*** Working data Section Begins ***

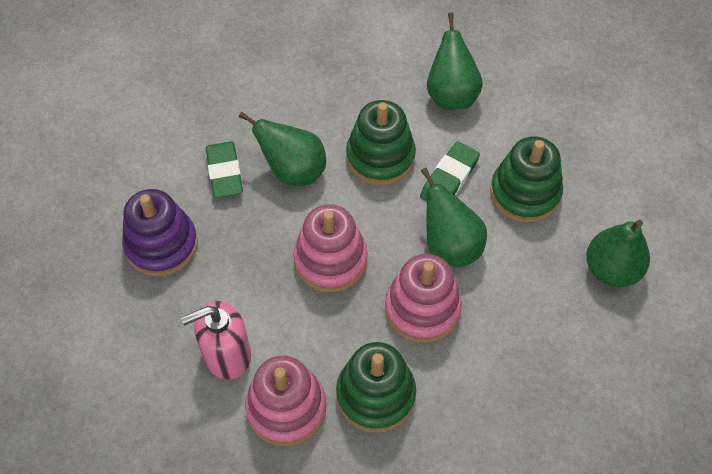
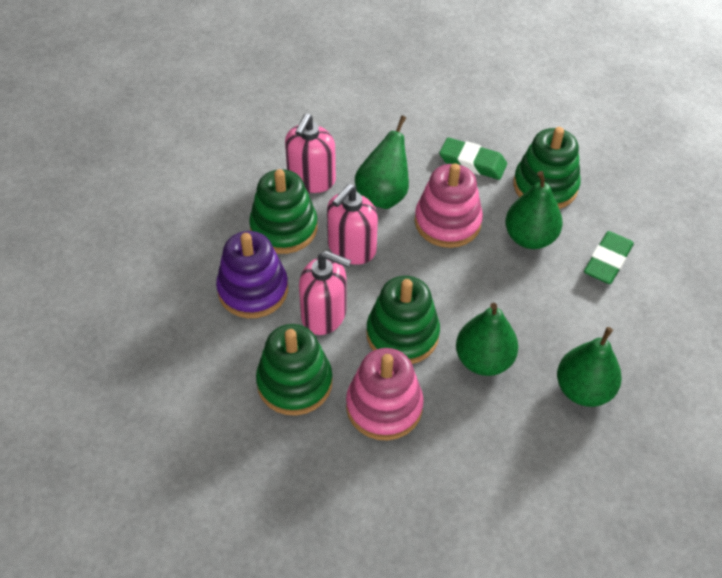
green stacking toy: [336,342,416,433] [346,100,416,186] [490,136,563,223] = 3 -> [249,169,318,254] [256,324,332,416] [366,276,440,364] [513,127,581,209] = 4
pink soap dispenser: [181,301,251,380] = 1 -> [285,113,336,193] [299,251,351,335] [327,184,378,265] = 3
pink stacking toy: [245,356,326,446] [293,204,368,292] [385,254,462,343] = 3 -> [346,348,424,440] [415,163,483,248] = 2

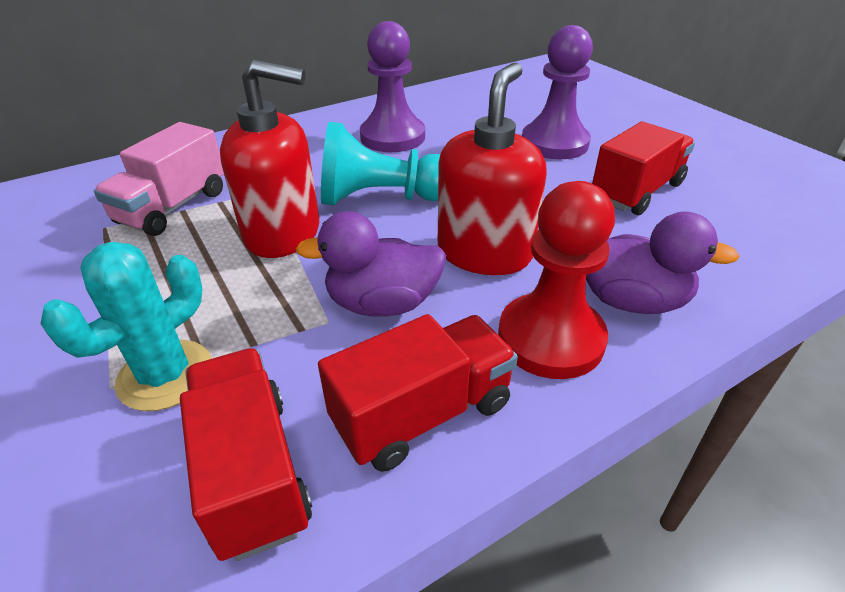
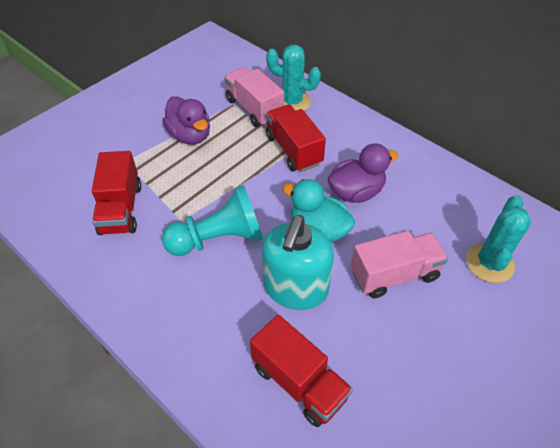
pink truck: [94,122,224,236] = 1 -> [224,67,284,127] [351,231,448,298] = 2
purple pawn: [360,21,425,152] [522,25,593,159] = 2 -> none = 0
red pawn: [498,181,615,379] = 1 -> none = 0
red soap dispenser: [220,60,319,258] [438,63,547,275] = 2 -> none = 0
turquoise cactus: [40,242,212,411] = 1 -> [266,45,321,111] [466,195,531,283] = 2
turquoise duck: none = 0 -> [283,179,355,242] = 1
turquoise soap dispenser: none = 0 -> [262,215,334,310] = 1

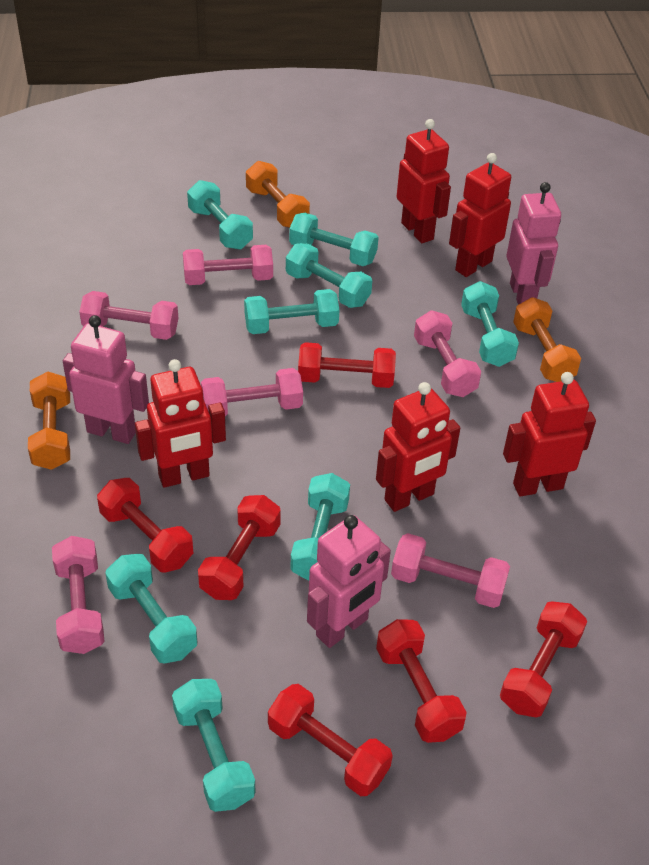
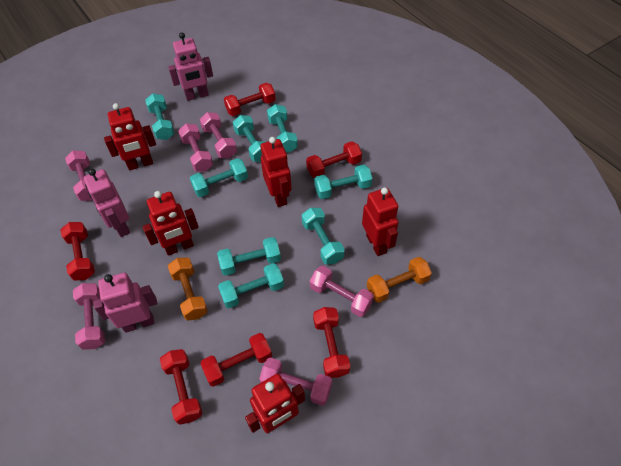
orange dumbbell: [28,371,70,470] [246,161,310,228] [513,297,581,382] = 3 -> [168,258,208,321] [367,257,432,303] = 2

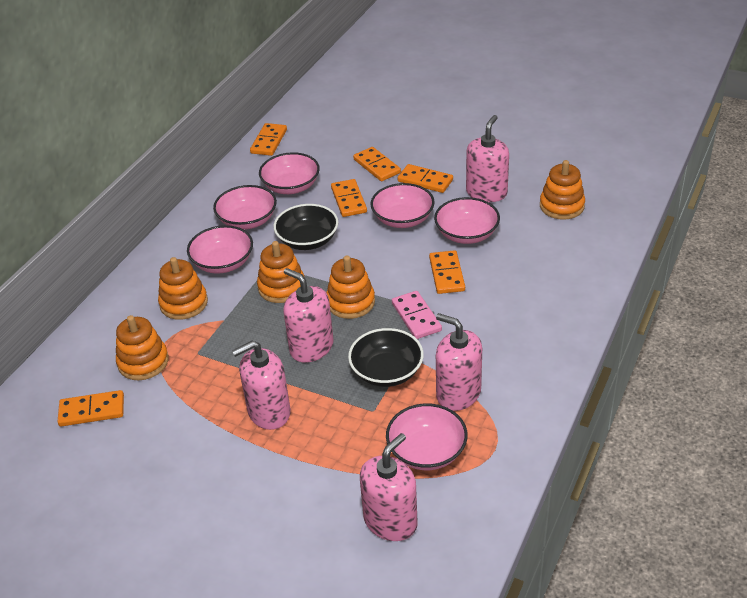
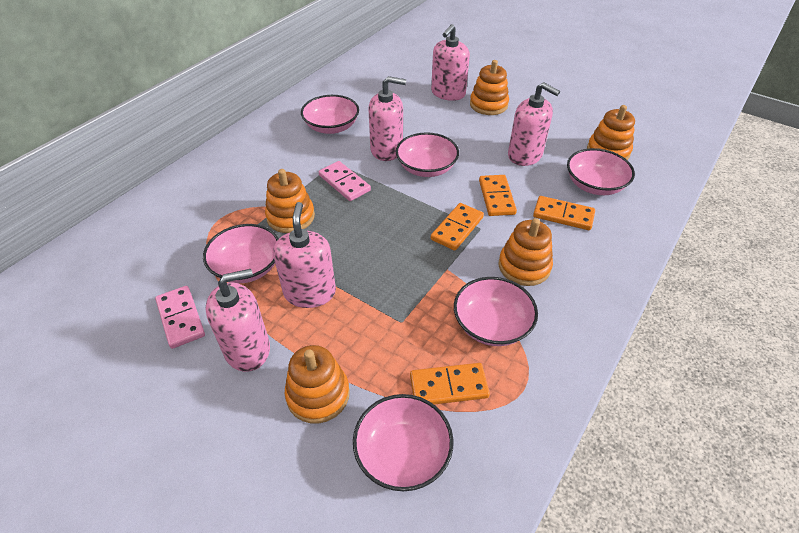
black bowl: [273,204,339,250] [348,328,424,387] = 2 -> none = 0
orange domino: [58,390,124,427] [250,123,287,156] [331,179,367,217] [353,147,401,181] [398,164,453,193] [429,250,465,294] = 6 -> [410,363,490,404] [431,203,484,251] [479,175,517,216] [533,196,595,230] = 4
pink domino: [392,291,442,339] = 1 -> [155,286,205,349] [319,161,371,201] = 2

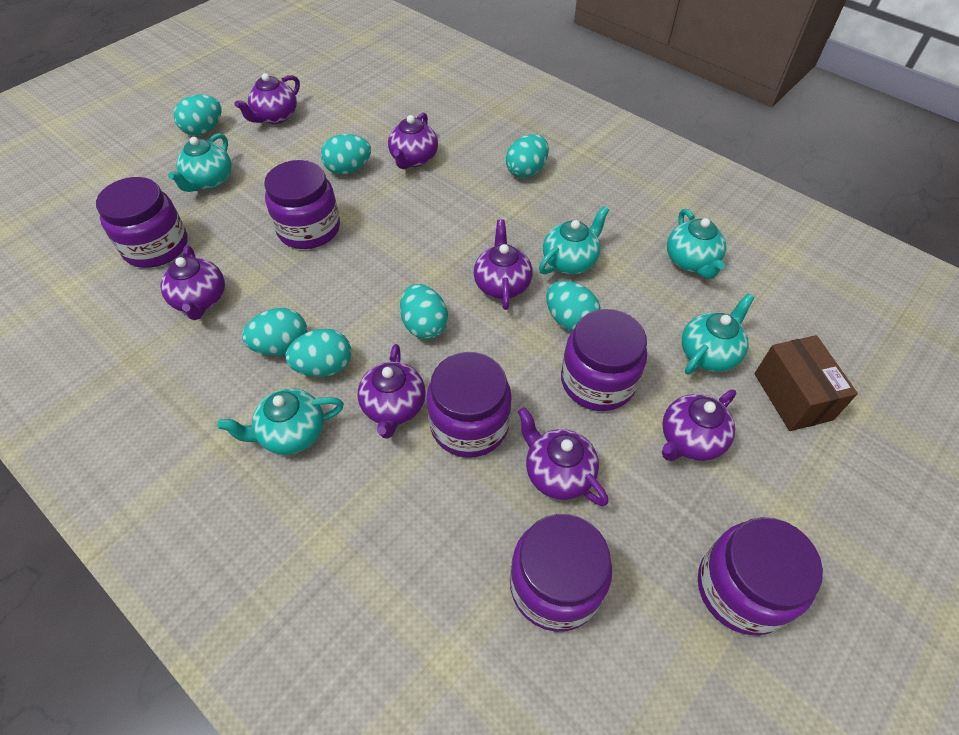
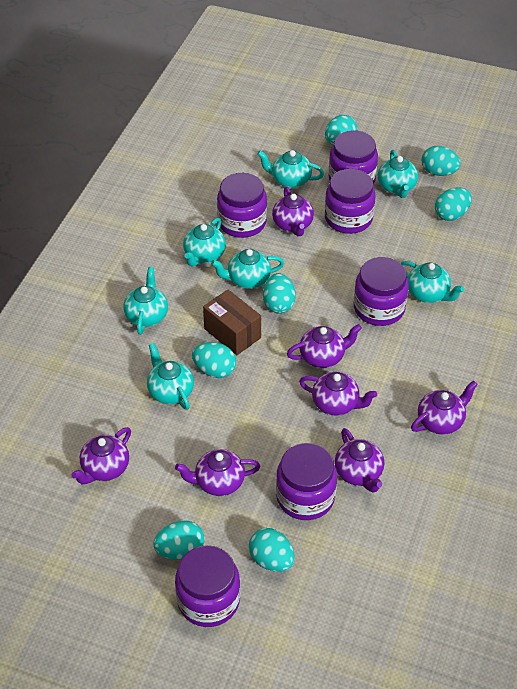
turquoise teapot: [168,133,231,192] [217,388,344,455] [539,206,609,274] [667,209,726,279] [682,293,754,374] = 5 -> [123,267,168,335] [147,343,194,410] [183,218,226,266] [211,249,284,289] [257,150,324,188] [378,150,418,198] [401,261,464,303] = 7

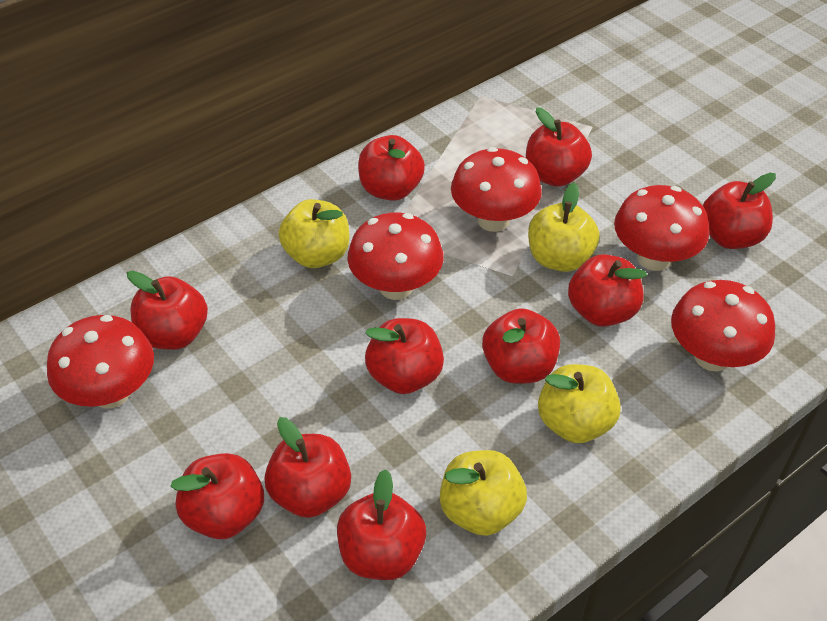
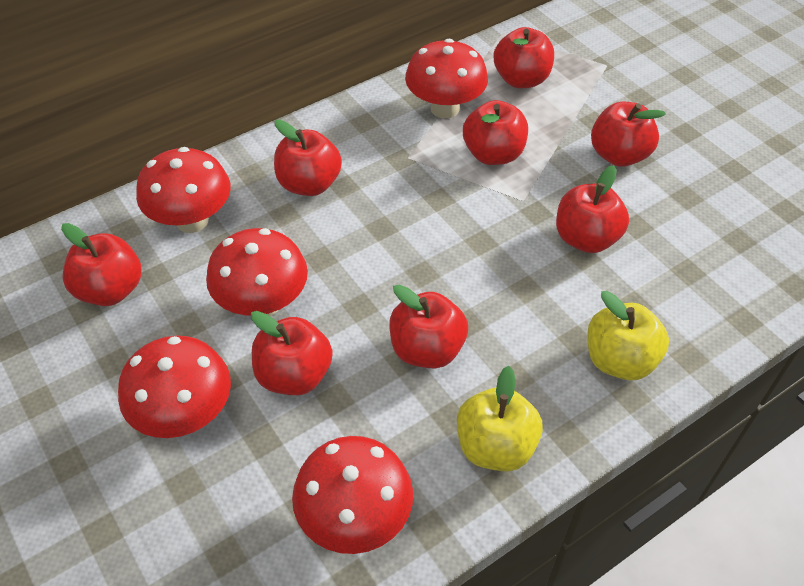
red apple: [127,271,208,350] [170,453,264,539] [265,417,351,518] [337,469,426,580] [358,135,425,201] [365,318,444,394] [482,308,560,384] [526,107,592,186] [568,254,647,327] [703,173,776,249] = 10 -> [61,223,142,306] [251,311,333,395] [274,120,342,196] [389,285,468,368] [463,100,528,165] [494,27,554,88] [556,165,629,253] [591,102,666,167] = 8
yellow apple: [279,199,349,268] [440,450,527,536] [528,182,599,272] [538,364,621,443] = 4 -> [457,366,543,471] [587,291,669,380] = 2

*** Working data Section Ends ***

> [What this task involves]
Without the pictures, give again exactly the lines above starting at the line containing "orange dumbbell: [28,371,70,470]" and ending at the line containing "pink domino: [392,291,442,339]".

> [Response box]
orange dumbbell: [28,371,70,470] [246,161,310,228] [513,297,581,382] = 3 -> [168,258,208,321] [367,257,432,303] = 2

black bowl: [273,204,339,250] [348,328,424,387] = 2 -> none = 0
orange domino: [58,390,124,427] [250,123,287,156] [331,179,367,217] [353,147,401,181] [398,164,453,193] [429,250,465,294] = 6 -> [410,363,490,404] [431,203,484,251] [479,175,517,216] [533,196,595,230] = 4
pink domino: [392,291,442,339] = 1 -> [155,286,205,349] [319,161,371,201] = 2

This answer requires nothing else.